» PROBLEM STATEMENT:
Each entry that follows should be written again verbatim.

★ ★ ★

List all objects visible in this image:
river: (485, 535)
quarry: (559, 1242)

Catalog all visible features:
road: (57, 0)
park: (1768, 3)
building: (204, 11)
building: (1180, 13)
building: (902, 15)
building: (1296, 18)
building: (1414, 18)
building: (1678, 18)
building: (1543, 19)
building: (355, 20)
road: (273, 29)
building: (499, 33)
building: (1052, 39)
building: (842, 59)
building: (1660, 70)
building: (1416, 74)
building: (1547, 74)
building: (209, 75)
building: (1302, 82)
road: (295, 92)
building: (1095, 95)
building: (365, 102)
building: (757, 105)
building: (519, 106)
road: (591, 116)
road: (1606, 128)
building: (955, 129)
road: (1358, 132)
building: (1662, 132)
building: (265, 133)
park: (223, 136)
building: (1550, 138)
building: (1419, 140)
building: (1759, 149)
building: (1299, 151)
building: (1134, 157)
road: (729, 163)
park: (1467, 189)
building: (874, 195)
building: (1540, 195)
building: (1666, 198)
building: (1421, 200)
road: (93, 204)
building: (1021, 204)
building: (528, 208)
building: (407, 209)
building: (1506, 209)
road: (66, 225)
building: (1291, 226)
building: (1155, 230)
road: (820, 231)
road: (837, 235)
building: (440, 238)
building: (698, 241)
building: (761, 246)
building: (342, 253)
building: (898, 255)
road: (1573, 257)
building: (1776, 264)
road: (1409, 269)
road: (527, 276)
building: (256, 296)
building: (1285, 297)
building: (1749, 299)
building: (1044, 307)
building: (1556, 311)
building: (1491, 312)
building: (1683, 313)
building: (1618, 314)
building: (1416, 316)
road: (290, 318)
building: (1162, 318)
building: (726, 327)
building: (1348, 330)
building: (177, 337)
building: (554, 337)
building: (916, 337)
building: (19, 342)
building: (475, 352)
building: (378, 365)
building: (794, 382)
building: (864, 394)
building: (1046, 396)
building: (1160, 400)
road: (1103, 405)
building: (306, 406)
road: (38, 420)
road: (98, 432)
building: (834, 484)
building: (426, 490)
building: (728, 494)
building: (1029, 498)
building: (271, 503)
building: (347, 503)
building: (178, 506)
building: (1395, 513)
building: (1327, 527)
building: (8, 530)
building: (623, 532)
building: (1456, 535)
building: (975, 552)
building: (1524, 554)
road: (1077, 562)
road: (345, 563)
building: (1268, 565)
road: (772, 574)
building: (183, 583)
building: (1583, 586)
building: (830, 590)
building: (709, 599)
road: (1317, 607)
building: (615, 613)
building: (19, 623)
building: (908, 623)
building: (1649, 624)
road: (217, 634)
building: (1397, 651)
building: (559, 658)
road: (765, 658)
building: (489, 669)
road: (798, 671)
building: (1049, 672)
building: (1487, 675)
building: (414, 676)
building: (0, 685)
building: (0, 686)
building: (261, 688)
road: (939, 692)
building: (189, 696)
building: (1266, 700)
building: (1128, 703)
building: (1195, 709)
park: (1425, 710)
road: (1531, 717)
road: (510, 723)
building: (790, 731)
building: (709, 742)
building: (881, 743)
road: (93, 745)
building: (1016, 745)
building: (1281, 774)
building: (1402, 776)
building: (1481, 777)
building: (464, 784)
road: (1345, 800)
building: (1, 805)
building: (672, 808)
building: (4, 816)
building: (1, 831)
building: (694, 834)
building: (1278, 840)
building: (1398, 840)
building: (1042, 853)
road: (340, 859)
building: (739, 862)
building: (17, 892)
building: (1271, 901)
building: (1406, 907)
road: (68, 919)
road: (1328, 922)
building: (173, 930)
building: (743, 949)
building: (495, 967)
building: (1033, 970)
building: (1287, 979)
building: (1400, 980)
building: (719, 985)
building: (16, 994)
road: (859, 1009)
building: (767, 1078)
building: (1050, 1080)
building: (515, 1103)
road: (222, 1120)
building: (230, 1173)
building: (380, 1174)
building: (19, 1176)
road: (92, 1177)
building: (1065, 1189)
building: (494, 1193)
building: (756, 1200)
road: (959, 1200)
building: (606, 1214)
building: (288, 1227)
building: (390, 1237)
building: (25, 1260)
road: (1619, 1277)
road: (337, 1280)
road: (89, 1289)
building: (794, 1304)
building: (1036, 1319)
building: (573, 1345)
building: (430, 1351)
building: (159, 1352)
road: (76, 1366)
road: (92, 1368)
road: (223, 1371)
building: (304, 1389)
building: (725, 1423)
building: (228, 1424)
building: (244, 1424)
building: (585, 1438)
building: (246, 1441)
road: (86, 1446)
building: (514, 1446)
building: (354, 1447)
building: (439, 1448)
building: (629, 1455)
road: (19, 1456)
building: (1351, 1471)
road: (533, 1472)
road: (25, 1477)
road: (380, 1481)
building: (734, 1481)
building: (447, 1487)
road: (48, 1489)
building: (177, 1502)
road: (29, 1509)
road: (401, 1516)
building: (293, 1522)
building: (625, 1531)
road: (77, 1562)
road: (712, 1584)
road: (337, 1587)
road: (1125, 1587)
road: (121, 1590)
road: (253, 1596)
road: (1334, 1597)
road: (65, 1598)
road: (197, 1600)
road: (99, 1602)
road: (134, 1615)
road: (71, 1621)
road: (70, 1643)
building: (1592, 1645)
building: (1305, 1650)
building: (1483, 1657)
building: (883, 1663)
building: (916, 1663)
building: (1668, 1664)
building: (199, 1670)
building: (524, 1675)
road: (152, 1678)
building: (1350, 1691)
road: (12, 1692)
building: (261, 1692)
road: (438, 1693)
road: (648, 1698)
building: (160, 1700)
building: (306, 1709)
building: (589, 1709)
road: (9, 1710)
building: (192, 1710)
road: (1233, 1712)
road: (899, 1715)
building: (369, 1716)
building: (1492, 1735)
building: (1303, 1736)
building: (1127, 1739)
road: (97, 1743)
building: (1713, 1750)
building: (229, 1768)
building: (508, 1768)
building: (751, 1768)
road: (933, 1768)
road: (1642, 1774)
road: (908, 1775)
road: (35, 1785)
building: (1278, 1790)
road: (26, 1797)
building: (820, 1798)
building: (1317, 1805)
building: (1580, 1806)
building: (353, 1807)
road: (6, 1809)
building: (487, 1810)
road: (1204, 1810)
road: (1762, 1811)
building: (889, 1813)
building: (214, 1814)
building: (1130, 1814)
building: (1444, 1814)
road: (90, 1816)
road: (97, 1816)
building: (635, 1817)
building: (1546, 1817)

★ ★ ★

» YOUR SOLUTION:
List all objects visible in this image:
river: (485, 535)
quarry: (559, 1242)

Catalog all visible features:
road: (57, 0)
park: (1768, 3)
building: (204, 11)
building: (1180, 13)
building: (902, 15)
building: (1296, 18)
building: (1414, 18)
building: (1678, 18)
building: (1543, 19)
building: (355, 20)
road: (273, 29)
building: (499, 33)
building: (1052, 39)
building: (842, 59)
building: (1660, 70)
building: (1416, 74)
building: (1547, 74)
building: (209, 75)
building: (1302, 82)
road: (295, 92)
building: (1095, 95)
building: (365, 102)
building: (757, 105)
building: (519, 106)
road: (591, 116)
road: (1606, 128)
building: (955, 129)
road: (1358, 132)
building: (1662, 132)
building: (265, 133)
park: (223, 136)
building: (1550, 138)
building: (1419, 140)
building: (1759, 149)
building: (1299, 151)
building: (1134, 157)
road: (729, 163)
park: (1467, 189)
building: (874, 195)
building: (1540, 195)
building: (1666, 198)
building: (1421, 200)
road: (93, 204)
building: (1021, 204)
building: (528, 208)
building: (407, 209)
building: (1506, 209)
road: (66, 225)
building: (1291, 226)
building: (1155, 230)
road: (820, 231)
road: (837, 235)
building: (440, 238)
building: (698, 241)
building: (761, 246)
building: (342, 253)
building: (898, 255)
road: (1573, 257)
building: (1776, 264)
road: (1409, 269)
road: (527, 276)
building: (256, 296)
building: (1285, 297)
building: (1749, 299)
building: (1044, 307)
building: (1556, 311)
building: (1491, 312)
building: (1683, 313)
building: (1618, 314)
building: (1416, 316)
road: (290, 318)
building: (1162, 318)
building: (726, 327)
building: (1348, 330)
building: (177, 337)
building: (554, 337)
building: (916, 337)
building: (19, 342)
building: (475, 352)
building: (378, 365)
building: (794, 382)
building: (864, 394)
building: (1046, 396)
building: (1160, 400)
road: (1103, 405)
building: (306, 406)
road: (38, 420)
road: (98, 432)
building: (834, 484)
building: (426, 490)
building: (728, 494)
building: (1029, 498)
building: (271, 503)
building: (347, 503)
building: (178, 506)
building: (1395, 513)
building: (1327, 527)
building: (8, 530)
building: (623, 532)
building: (1456, 535)
building: (975, 552)
building: (1524, 554)
road: (1077, 562)
road: (345, 563)
building: (1268, 565)
road: (772, 574)
building: (183, 583)
building: (1583, 586)
building: (830, 590)
building: (709, 599)
road: (1317, 607)
building: (615, 613)
building: (19, 623)
building: (908, 623)
building: (1649, 624)
road: (217, 634)
building: (1397, 651)
building: (559, 658)
road: (765, 658)
building: (489, 669)
road: (798, 671)
building: (1049, 672)
building: (1487, 675)
building: (414, 676)
building: (0, 685)
building: (0, 686)
building: (261, 688)
road: (939, 692)
building: (189, 696)
building: (1266, 700)
building: (1128, 703)
building: (1195, 709)
park: (1425, 710)
road: (1531, 717)
road: (510, 723)
building: (790, 731)
building: (709, 742)
building: (881, 743)
road: (93, 745)
building: (1016, 745)
building: (1281, 774)
building: (1402, 776)
building: (1481, 777)
building: (464, 784)
road: (1345, 800)
building: (1, 805)
building: (672, 808)
building: (4, 816)
building: (1, 831)
building: (694, 834)
building: (1278, 840)
building: (1398, 840)
building: (1042, 853)
road: (340, 859)
building: (739, 862)
building: (17, 892)
building: (1271, 901)
building: (1406, 907)
road: (68, 919)
road: (1328, 922)
building: (173, 930)
building: (743, 949)
building: (495, 967)
building: (1033, 970)
building: (1287, 979)
building: (1400, 980)
building: (719, 985)
building: (16, 994)
road: (859, 1009)
building: (767, 1078)
building: (1050, 1080)
building: (515, 1103)
road: (222, 1120)
building: (230, 1173)
building: (380, 1174)
building: (19, 1176)
road: (92, 1177)
building: (1065, 1189)
building: (494, 1193)
building: (756, 1200)
road: (959, 1200)
building: (606, 1214)
building: (288, 1227)
building: (390, 1237)
building: (25, 1260)
road: (1619, 1277)
road: (337, 1280)
road: (89, 1289)
building: (794, 1304)
building: (1036, 1319)
building: (573, 1345)
building: (430, 1351)
building: (159, 1352)
road: (76, 1366)
road: (92, 1368)
road: (223, 1371)
building: (304, 1389)
building: (725, 1423)
building: (228, 1424)
building: (244, 1424)
building: (585, 1438)
building: (246, 1441)
road: (86, 1446)
building: (514, 1446)
building: (354, 1447)
building: (439, 1448)
building: (629, 1455)
road: (19, 1456)
building: (1351, 1471)
road: (533, 1472)
road: (25, 1477)
road: (380, 1481)
building: (734, 1481)
building: (447, 1487)
road: (48, 1489)
building: (177, 1502)
road: (29, 1509)
road: (401, 1516)
building: (293, 1522)
building: (625, 1531)
road: (77, 1562)
road: (712, 1584)
road: (337, 1587)
road: (1125, 1587)
road: (121, 1590)
road: (253, 1596)
road: (1334, 1597)
road: (65, 1598)
road: (197, 1600)
road: (99, 1602)
road: (134, 1615)
road: (71, 1621)
road: (70, 1643)
building: (1592, 1645)
building: (1305, 1650)
building: (1483, 1657)
building: (883, 1663)
building: (916, 1663)
building: (1668, 1664)
building: (199, 1670)
building: (524, 1675)
road: (152, 1678)
building: (1350, 1691)
road: (12, 1692)
building: (261, 1692)
road: (438, 1693)
road: (648, 1698)
building: (160, 1700)
building: (306, 1709)
building: (589, 1709)
road: (9, 1710)
building: (192, 1710)
road: (1233, 1712)
road: (899, 1715)
building: (369, 1716)
building: (1492, 1735)
building: (1303, 1736)
building: (1127, 1739)
road: (97, 1743)
building: (1713, 1750)
building: (229, 1768)
building: (508, 1768)
building: (751, 1768)
road: (933, 1768)
road: (1642, 1774)
road: (908, 1775)
road: (35, 1785)
building: (1278, 1790)
road: (26, 1797)
building: (820, 1798)
building: (1317, 1805)
building: (1580, 1806)
building: (353, 1807)
road: (6, 1809)
building: (487, 1810)
road: (1204, 1810)
road: (1762, 1811)
building: (889, 1813)
building: (214, 1814)
building: (1130, 1814)
building: (1444, 1814)
road: (90, 1816)
road: (97, 1816)
building: (635, 1817)
building: (1546, 1817)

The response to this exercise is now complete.